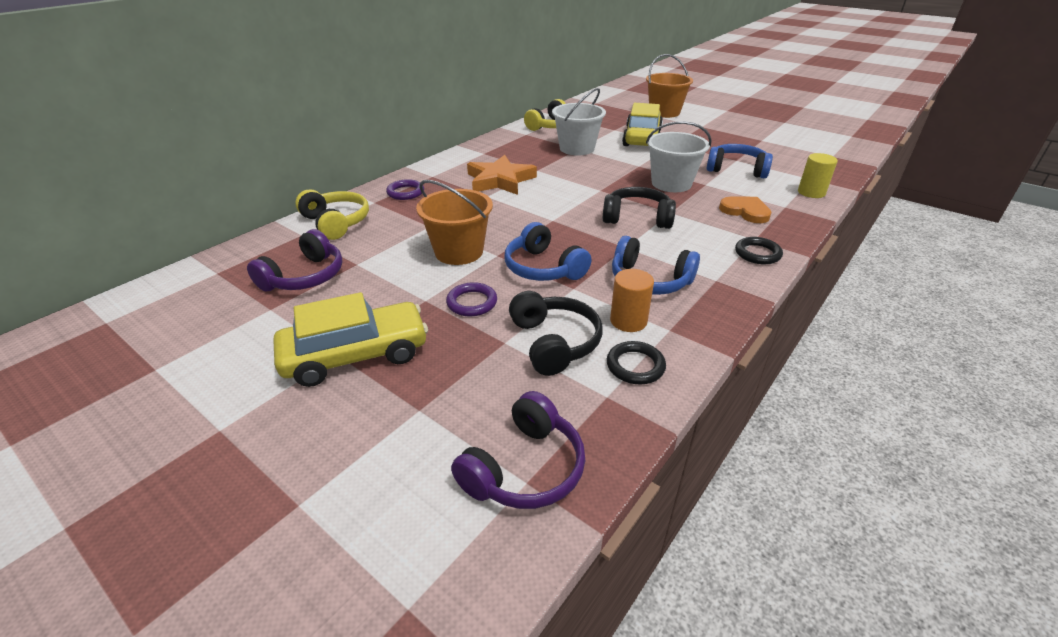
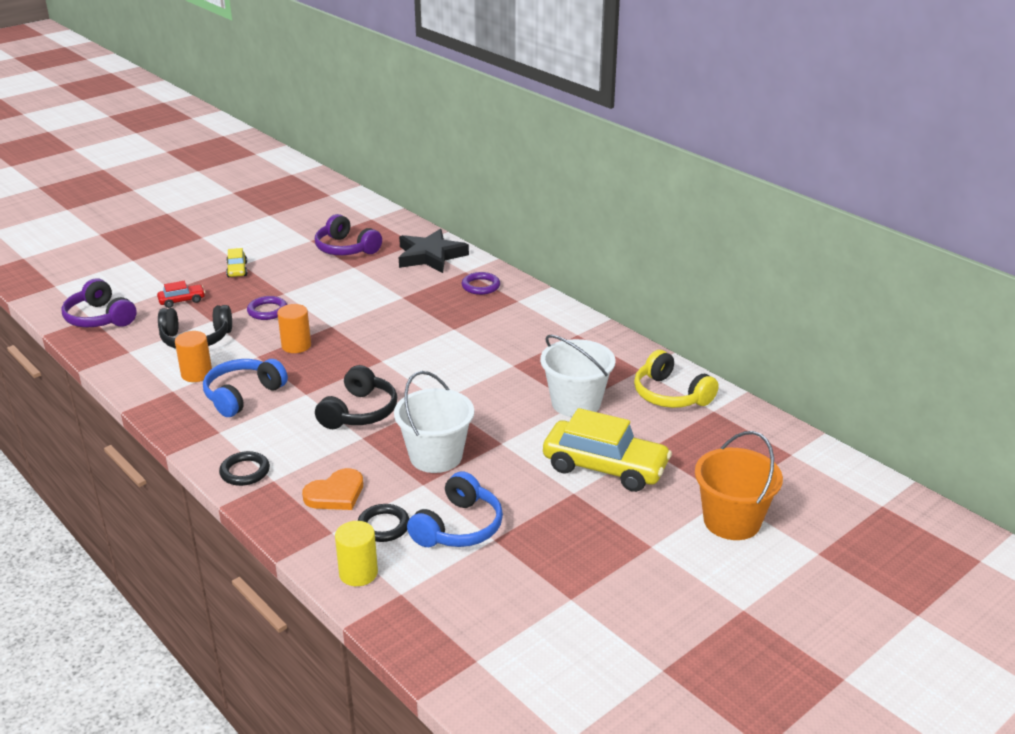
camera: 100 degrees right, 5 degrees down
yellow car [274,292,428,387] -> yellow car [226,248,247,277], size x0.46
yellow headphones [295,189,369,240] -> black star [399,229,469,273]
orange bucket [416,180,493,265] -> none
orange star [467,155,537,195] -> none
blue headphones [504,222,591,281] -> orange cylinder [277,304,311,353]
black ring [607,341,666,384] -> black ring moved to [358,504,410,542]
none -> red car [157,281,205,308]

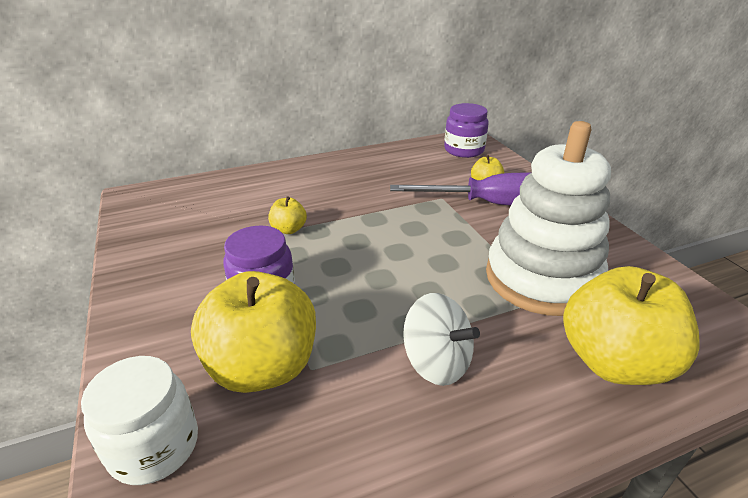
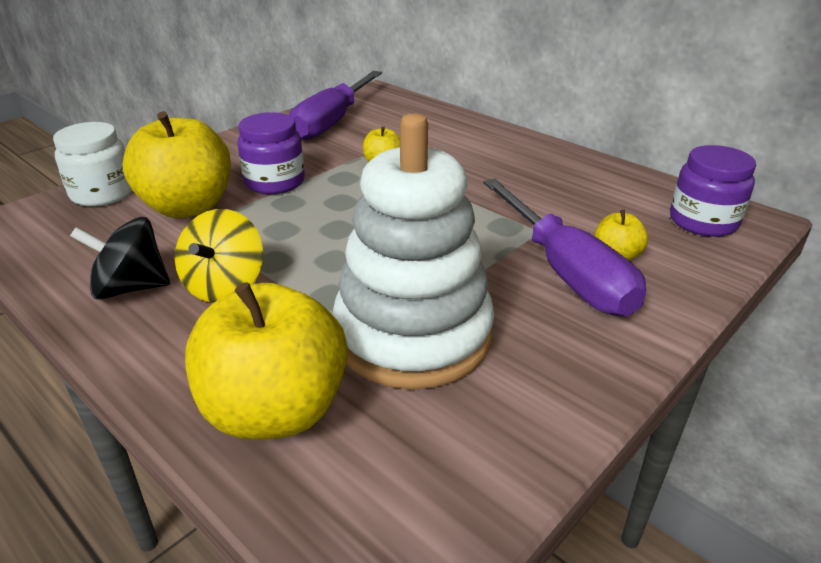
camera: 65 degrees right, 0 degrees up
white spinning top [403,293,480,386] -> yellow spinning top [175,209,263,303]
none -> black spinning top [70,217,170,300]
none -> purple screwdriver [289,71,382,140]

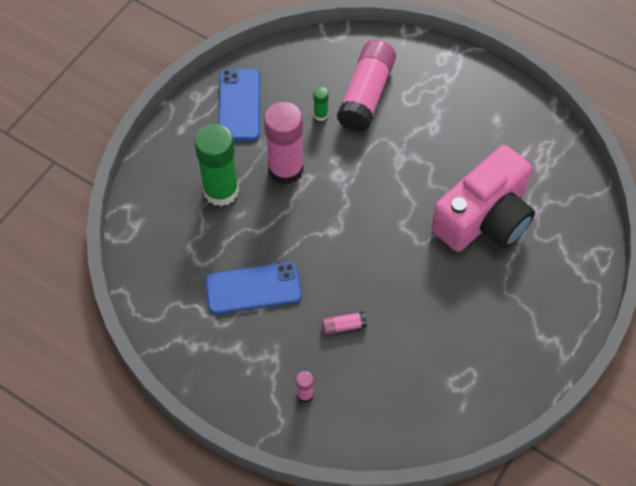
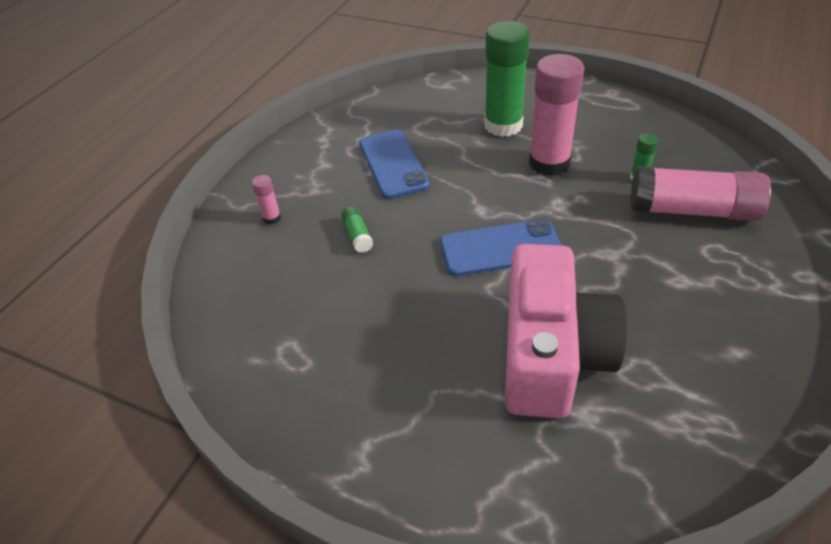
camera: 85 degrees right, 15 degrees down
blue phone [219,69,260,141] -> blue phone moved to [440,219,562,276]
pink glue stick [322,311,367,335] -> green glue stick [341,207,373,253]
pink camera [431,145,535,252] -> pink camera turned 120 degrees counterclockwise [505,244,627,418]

==

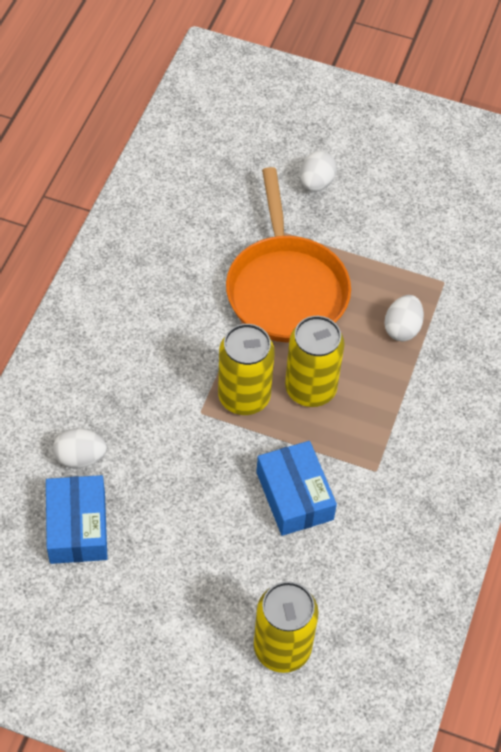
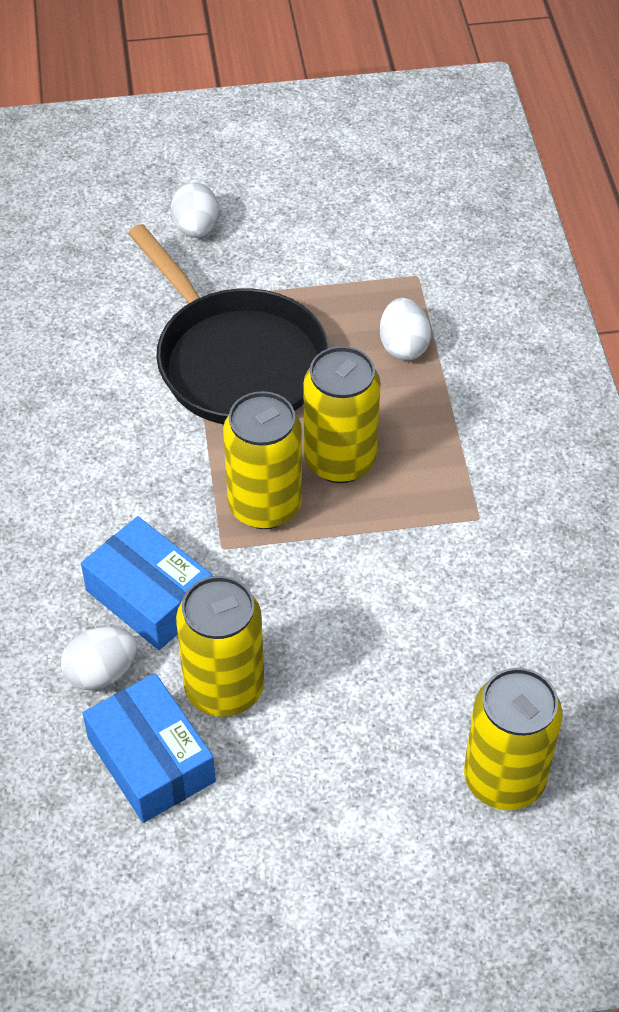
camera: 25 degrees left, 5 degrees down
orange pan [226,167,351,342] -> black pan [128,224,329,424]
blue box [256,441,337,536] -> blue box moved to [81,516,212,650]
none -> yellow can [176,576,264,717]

--- Work instruction ---
Using the listing above, repeat word for word each line from the one with "white spinning top" down to the one with "pink glue stick", both included. Omit all pictures.

--- Solved exercise ---
white spinning top [403,293,480,386] -> yellow spinning top [175,209,263,303]
none -> black spinning top [70,217,170,300]
none -> purple screwdriver [289,71,382,140]

camera: 85 degrees right, 15 degrees down
blue phone [219,69,260,141] -> blue phone moved to [440,219,562,276]
pink glue stick [322,311,367,335] -> green glue stick [341,207,373,253]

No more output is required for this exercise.